*Task data*:
+---+

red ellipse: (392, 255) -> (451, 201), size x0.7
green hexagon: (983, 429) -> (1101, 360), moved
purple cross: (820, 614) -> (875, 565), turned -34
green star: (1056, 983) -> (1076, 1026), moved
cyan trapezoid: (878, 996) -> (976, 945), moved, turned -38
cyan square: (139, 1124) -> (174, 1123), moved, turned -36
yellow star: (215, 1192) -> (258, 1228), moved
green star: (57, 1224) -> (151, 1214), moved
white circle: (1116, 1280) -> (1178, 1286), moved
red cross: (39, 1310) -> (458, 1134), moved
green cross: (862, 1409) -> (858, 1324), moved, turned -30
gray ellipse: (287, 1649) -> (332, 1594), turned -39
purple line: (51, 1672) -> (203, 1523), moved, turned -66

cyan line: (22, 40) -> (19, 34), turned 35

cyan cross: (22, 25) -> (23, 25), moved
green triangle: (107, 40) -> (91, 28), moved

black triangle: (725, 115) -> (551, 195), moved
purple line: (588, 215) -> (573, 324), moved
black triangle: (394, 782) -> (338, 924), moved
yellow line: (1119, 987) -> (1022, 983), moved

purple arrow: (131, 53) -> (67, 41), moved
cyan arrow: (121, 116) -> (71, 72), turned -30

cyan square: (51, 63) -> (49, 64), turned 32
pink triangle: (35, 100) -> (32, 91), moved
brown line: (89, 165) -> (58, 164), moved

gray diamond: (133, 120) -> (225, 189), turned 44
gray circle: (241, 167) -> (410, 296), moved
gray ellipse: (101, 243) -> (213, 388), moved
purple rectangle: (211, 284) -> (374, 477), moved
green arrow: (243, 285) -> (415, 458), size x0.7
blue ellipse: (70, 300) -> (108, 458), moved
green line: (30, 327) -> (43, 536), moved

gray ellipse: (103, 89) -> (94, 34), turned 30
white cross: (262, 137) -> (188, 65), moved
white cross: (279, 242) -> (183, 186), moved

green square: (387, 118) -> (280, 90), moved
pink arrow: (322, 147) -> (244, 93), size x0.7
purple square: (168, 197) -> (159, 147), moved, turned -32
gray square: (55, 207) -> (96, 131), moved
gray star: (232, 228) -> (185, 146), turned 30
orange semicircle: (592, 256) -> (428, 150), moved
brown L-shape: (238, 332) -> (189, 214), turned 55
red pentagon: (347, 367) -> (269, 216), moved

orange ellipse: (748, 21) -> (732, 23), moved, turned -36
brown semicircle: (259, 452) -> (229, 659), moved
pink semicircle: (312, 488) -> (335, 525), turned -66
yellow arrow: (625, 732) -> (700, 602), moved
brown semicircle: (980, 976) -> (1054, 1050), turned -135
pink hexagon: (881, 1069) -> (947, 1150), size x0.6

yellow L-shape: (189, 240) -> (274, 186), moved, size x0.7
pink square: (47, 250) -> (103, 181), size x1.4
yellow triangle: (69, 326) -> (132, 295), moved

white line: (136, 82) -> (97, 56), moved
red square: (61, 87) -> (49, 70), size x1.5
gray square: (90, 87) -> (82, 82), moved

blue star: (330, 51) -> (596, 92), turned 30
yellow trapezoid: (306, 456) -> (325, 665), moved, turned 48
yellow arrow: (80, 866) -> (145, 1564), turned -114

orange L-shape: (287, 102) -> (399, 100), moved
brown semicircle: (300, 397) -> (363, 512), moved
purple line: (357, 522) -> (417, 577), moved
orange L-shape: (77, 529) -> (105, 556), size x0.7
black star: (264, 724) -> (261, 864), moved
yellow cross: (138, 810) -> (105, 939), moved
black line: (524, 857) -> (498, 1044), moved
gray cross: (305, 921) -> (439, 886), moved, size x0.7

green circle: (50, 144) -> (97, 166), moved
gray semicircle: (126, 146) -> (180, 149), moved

+---+

*Work request*:
In the entries above, find each line with the word "cross" and show it.

*Solution to this exercise*:
purple cross: (820, 614) -> (875, 565), turned -34
red cross: (39, 1310) -> (458, 1134), moved
green cross: (862, 1409) -> (858, 1324), moved, turned -30
cyan cross: (22, 25) -> (23, 25), moved
white cross: (262, 137) -> (188, 65), moved
white cross: (279, 242) -> (183, 186), moved
yellow cross: (138, 810) -> (105, 939), moved
gray cross: (305, 921) -> (439, 886), moved, size x0.7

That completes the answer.